INSTRUCTIONS TO FOLLOW: All of the data that follows is to be written out exactly, with images excluded.

DATASET EXTRACT:
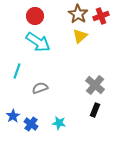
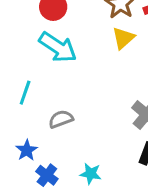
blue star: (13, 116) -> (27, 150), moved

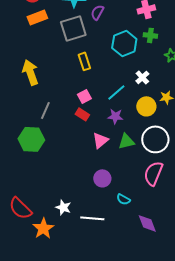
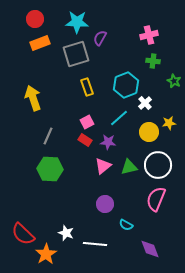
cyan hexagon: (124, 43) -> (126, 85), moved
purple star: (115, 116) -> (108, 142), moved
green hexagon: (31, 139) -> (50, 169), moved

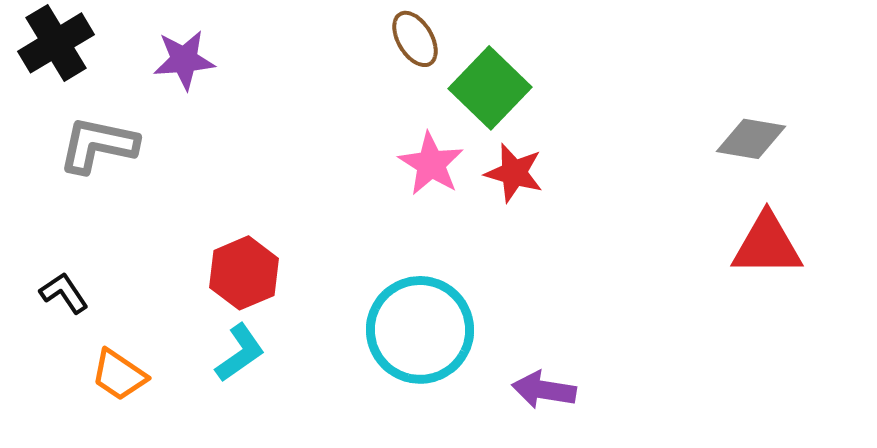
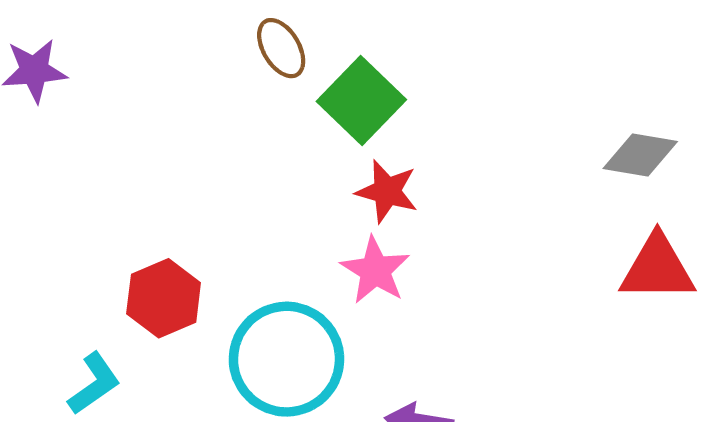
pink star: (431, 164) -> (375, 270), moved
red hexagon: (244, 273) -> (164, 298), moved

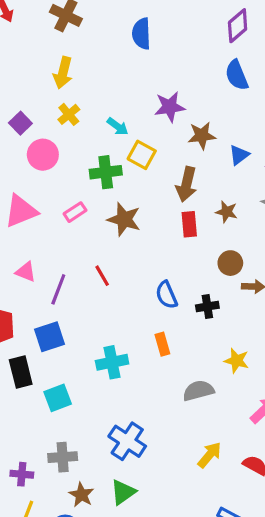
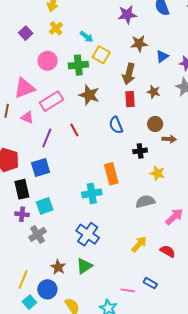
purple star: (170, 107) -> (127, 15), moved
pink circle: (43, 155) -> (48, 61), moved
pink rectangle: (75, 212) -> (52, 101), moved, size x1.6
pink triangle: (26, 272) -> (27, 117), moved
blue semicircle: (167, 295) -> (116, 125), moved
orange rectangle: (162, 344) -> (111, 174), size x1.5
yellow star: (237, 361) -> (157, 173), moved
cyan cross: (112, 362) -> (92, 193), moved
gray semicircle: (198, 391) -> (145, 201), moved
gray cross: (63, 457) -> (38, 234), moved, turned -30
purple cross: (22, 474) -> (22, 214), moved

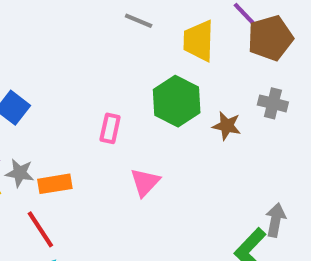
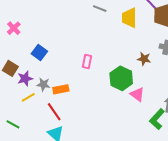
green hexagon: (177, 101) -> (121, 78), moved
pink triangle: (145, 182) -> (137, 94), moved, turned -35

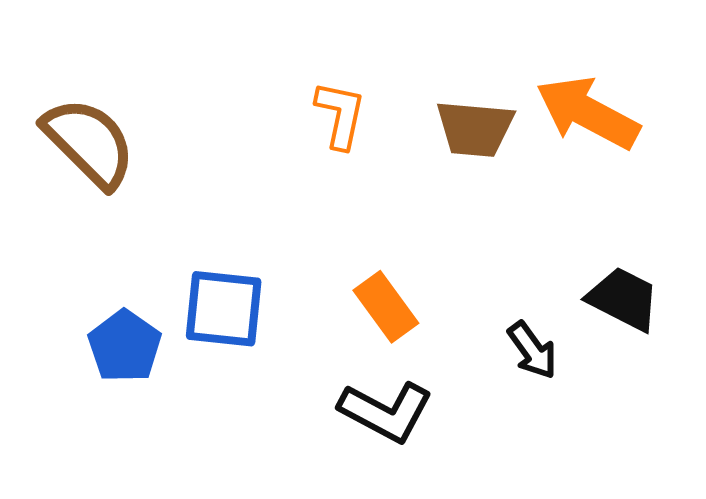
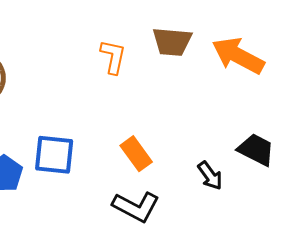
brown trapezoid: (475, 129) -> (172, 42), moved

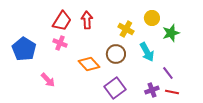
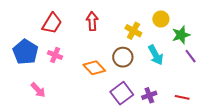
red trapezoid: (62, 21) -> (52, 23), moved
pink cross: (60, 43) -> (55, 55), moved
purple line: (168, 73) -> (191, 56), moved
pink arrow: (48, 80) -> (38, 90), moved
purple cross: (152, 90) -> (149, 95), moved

ANSWER BOX:
blue star: (13, 116) -> (27, 150), moved

cyan hexagon: (124, 43) -> (126, 85), moved
purple star: (115, 116) -> (108, 142), moved
green hexagon: (31, 139) -> (50, 169), moved

pink star: (431, 164) -> (375, 270), moved
red hexagon: (244, 273) -> (164, 298), moved

purple star: (170, 107) -> (127, 15), moved
pink circle: (43, 155) -> (48, 61), moved
pink rectangle: (75, 212) -> (52, 101), moved, size x1.6
pink triangle: (26, 272) -> (27, 117), moved
blue semicircle: (167, 295) -> (116, 125), moved
orange rectangle: (162, 344) -> (111, 174), size x1.5
yellow star: (237, 361) -> (157, 173), moved
cyan cross: (112, 362) -> (92, 193), moved
gray semicircle: (198, 391) -> (145, 201), moved
gray cross: (63, 457) -> (38, 234), moved, turned -30
purple cross: (22, 474) -> (22, 214), moved

green hexagon: (177, 101) -> (121, 78), moved
pink triangle: (145, 182) -> (137, 94), moved, turned -35

brown trapezoid: (475, 129) -> (172, 42), moved

red trapezoid: (62, 21) -> (52, 23), moved
pink cross: (60, 43) -> (55, 55), moved
purple line: (168, 73) -> (191, 56), moved
pink arrow: (48, 80) -> (38, 90), moved
purple cross: (152, 90) -> (149, 95), moved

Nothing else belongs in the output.